What is needed is every line from the one holding "TEMP1 pin OUT: D0 -> D6" to the last line of the data below, printed exactly and without pictures.

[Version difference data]
•••••

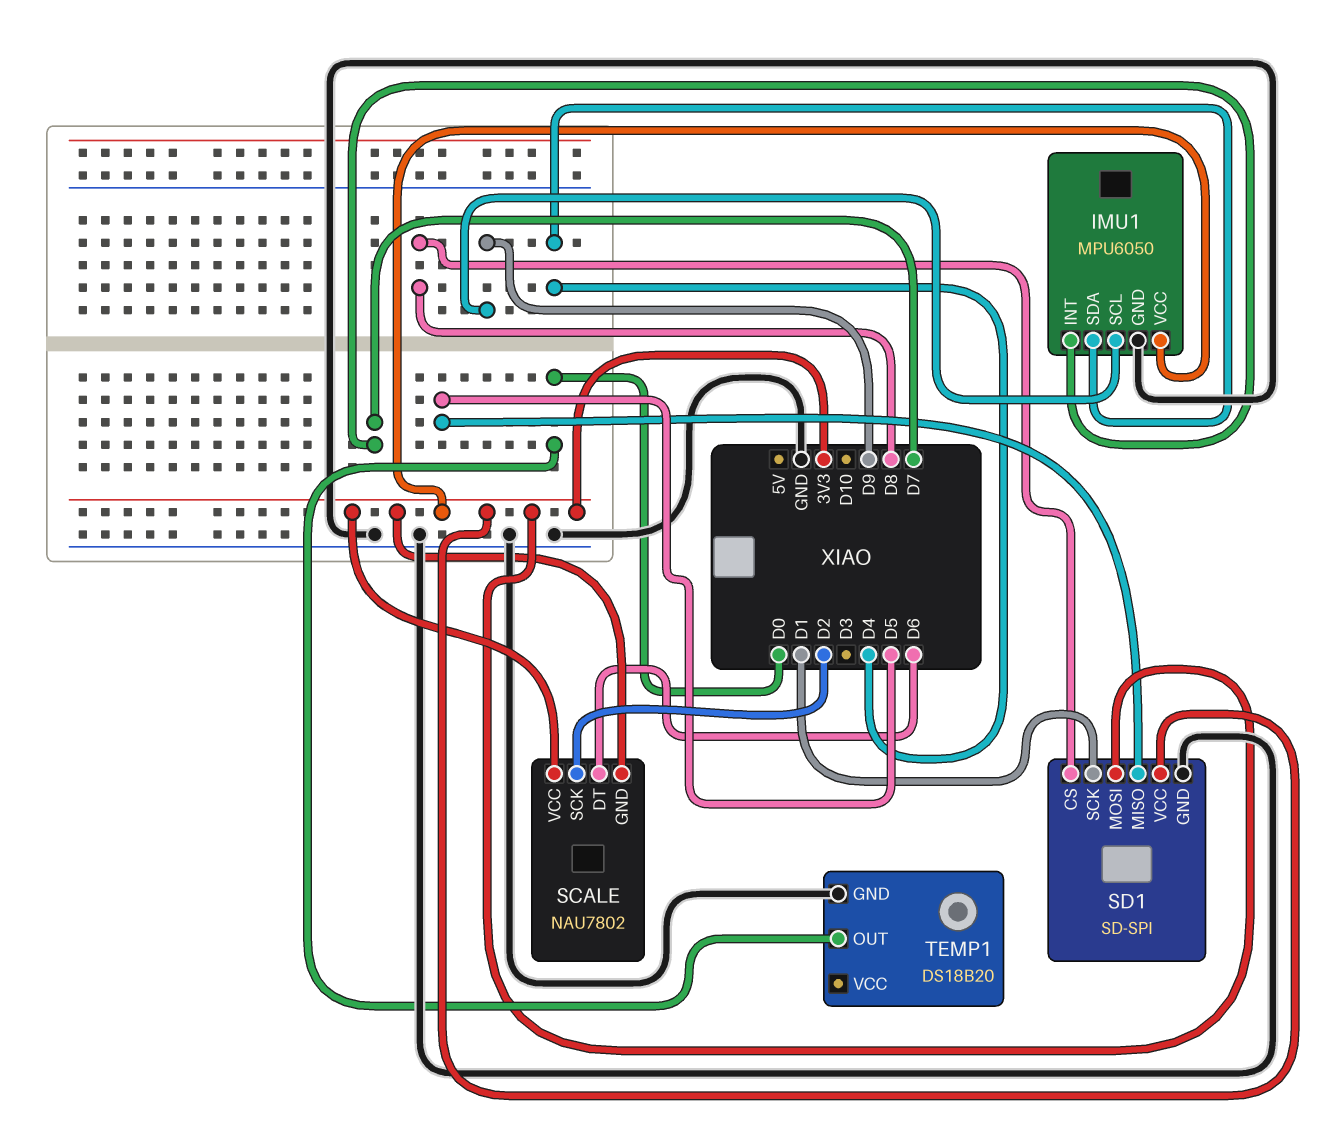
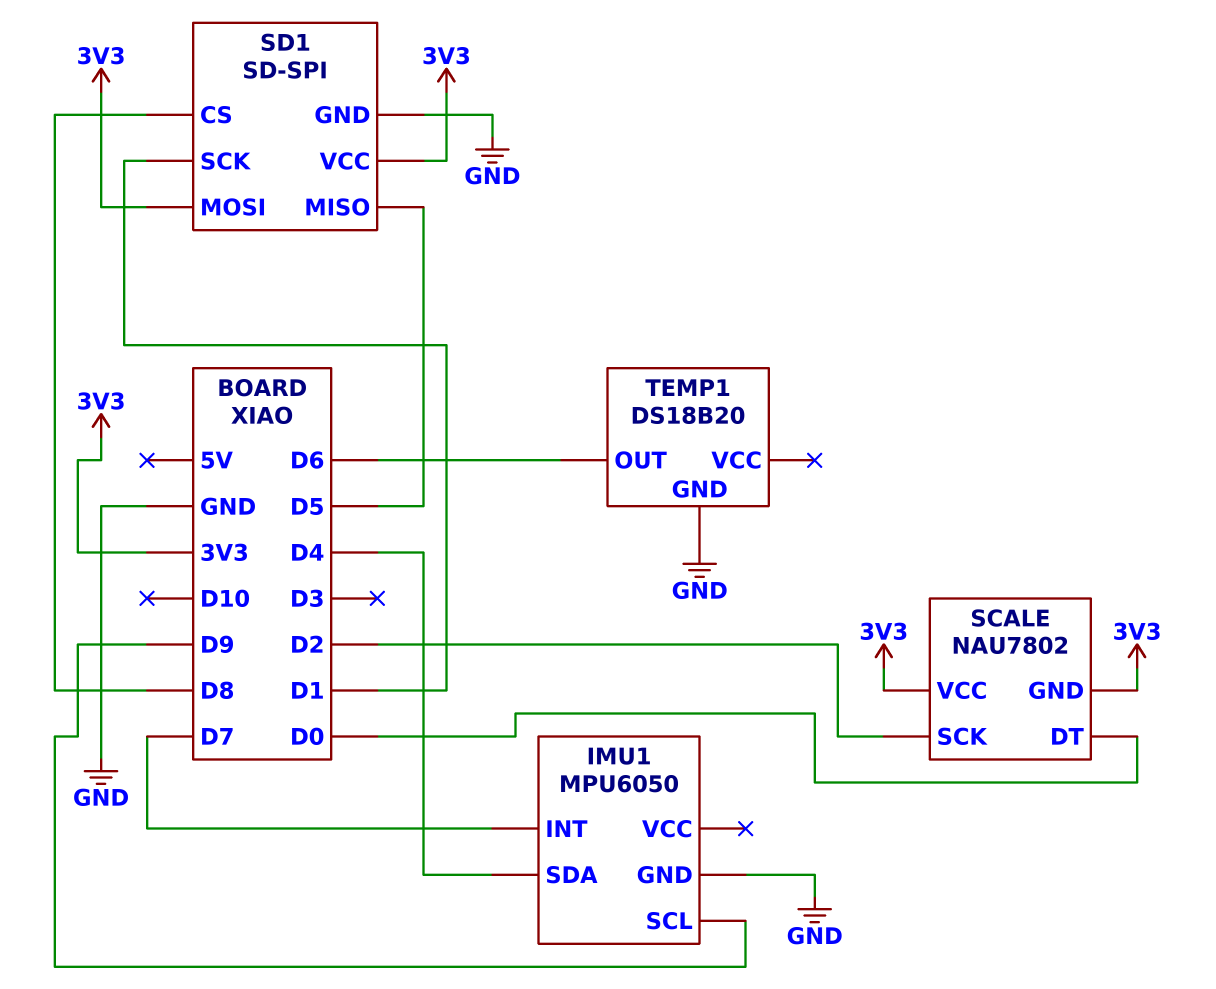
IMU1 pin VCC: 3V3 -> none
SCALE pin DT: D6 -> D0
TEMP1 pin OUT: D0 -> D6

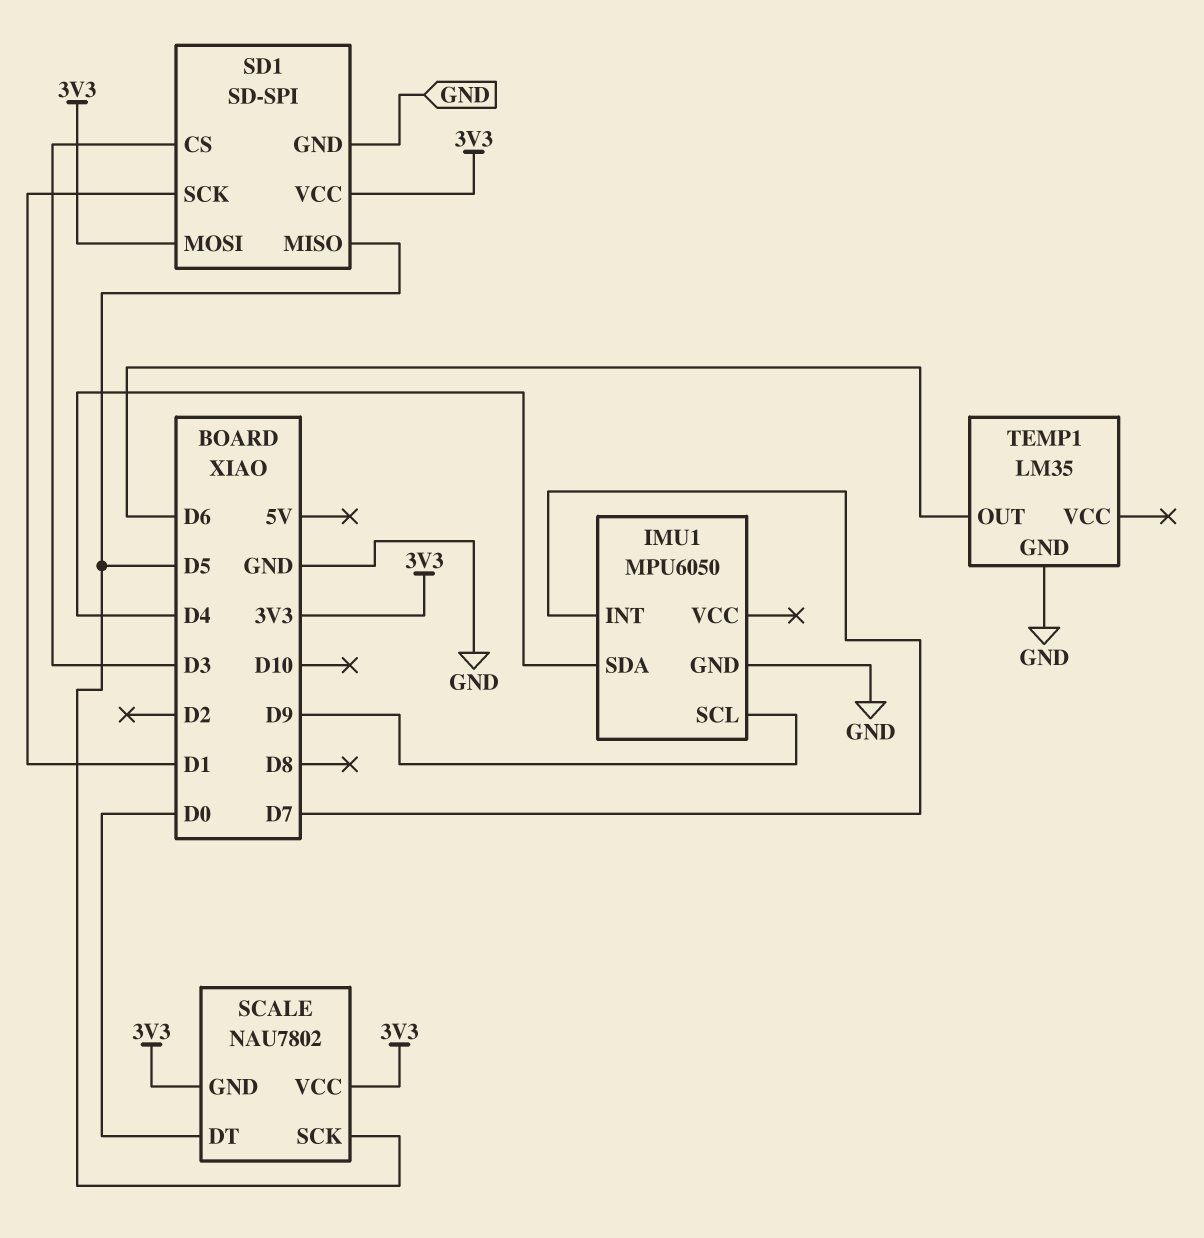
SCALE pin SCK: D2 -> D5
SD1 pin CS: D8 -> D3
TEMP1: DS18B20 -> LM35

•••••

__RESPONSE TO THIS EXERCISE__
TEMP1 pin OUT: D0 -> D6

SCALE pin SCK: D2 -> D5
SD1 pin CS: D8 -> D3
TEMP1: DS18B20 -> LM35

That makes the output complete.